-- Task data follows --
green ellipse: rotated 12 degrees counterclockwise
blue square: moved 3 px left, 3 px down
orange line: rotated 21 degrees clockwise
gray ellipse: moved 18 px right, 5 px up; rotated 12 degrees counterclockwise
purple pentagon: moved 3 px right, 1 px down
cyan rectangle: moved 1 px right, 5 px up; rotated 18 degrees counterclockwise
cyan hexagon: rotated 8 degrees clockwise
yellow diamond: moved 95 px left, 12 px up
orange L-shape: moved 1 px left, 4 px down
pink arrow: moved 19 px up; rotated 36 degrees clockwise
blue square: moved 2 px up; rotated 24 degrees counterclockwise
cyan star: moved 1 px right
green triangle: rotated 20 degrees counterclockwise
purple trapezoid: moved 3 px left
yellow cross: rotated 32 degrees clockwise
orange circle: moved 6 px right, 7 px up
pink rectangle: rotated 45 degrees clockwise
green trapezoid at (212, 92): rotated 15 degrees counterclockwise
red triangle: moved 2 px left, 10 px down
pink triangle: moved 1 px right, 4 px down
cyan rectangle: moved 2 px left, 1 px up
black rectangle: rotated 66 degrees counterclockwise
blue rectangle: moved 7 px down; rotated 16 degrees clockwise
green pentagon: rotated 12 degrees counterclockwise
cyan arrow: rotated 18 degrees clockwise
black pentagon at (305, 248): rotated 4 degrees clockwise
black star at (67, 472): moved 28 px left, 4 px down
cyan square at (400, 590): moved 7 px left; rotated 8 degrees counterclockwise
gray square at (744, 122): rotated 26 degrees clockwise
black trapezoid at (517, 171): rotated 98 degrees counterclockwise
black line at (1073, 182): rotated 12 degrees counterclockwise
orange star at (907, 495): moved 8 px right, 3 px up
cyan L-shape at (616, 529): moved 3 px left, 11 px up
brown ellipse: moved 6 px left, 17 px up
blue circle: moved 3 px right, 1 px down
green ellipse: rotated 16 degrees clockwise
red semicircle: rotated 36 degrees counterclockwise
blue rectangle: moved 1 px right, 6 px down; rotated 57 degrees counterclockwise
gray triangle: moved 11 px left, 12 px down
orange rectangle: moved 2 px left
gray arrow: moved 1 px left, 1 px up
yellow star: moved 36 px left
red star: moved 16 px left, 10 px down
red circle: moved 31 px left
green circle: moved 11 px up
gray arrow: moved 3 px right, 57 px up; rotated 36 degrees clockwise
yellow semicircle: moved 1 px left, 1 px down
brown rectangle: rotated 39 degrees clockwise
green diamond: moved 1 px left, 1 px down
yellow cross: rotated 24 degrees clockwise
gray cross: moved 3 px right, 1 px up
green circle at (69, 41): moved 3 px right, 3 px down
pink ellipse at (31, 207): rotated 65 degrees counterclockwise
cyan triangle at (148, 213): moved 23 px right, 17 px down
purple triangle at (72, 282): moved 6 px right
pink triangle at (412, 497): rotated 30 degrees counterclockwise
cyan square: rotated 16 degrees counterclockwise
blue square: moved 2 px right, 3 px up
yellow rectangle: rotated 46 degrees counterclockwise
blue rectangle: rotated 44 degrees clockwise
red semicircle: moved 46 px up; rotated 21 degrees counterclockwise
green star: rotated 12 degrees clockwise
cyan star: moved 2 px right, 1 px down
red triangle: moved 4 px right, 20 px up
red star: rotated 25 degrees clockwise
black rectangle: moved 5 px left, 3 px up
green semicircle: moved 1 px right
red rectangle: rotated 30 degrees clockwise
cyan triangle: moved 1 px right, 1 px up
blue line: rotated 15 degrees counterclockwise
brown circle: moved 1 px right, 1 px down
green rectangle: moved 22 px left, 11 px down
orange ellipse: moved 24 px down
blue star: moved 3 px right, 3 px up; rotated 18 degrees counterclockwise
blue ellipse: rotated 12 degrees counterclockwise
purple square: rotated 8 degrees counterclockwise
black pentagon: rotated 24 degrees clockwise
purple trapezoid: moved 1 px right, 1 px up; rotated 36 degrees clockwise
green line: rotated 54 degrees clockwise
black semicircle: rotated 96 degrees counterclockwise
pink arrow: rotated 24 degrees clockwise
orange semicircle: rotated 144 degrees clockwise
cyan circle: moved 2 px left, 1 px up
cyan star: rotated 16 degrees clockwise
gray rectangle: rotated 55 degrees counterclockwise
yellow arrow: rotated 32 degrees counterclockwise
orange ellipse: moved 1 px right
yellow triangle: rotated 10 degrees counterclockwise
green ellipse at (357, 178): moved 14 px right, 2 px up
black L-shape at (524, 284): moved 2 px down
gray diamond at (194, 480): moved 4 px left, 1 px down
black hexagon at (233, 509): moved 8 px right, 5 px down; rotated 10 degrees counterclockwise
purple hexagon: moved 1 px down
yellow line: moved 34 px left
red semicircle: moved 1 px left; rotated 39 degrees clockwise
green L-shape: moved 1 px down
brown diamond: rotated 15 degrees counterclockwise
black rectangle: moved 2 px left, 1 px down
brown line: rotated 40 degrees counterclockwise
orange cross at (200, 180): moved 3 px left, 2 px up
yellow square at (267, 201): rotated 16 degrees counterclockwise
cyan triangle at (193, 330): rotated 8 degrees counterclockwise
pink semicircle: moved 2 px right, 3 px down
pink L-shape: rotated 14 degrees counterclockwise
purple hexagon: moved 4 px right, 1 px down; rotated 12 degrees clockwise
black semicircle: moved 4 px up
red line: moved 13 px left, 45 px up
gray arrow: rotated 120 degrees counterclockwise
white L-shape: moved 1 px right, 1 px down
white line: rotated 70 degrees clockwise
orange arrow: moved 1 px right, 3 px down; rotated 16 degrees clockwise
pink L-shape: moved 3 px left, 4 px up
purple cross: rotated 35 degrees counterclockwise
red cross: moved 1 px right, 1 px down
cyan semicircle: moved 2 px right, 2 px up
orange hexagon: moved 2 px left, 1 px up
-- Task data concluded --
→ **Your objective**
Lines of the data above that include the string "purple" must each be copied.

→ **Output below**
purple pentagon: moved 3 px right, 1 px down
purple trapezoid: moved 3 px left
purple triangle at (72, 282): moved 6 px right
purple square: rotated 8 degrees counterclockwise
purple trapezoid: moved 1 px right, 1 px up; rotated 36 degrees clockwise
purple hexagon: moved 1 px down
purple hexagon: moved 4 px right, 1 px down; rotated 12 degrees clockwise
purple cross: rotated 35 degrees counterclockwise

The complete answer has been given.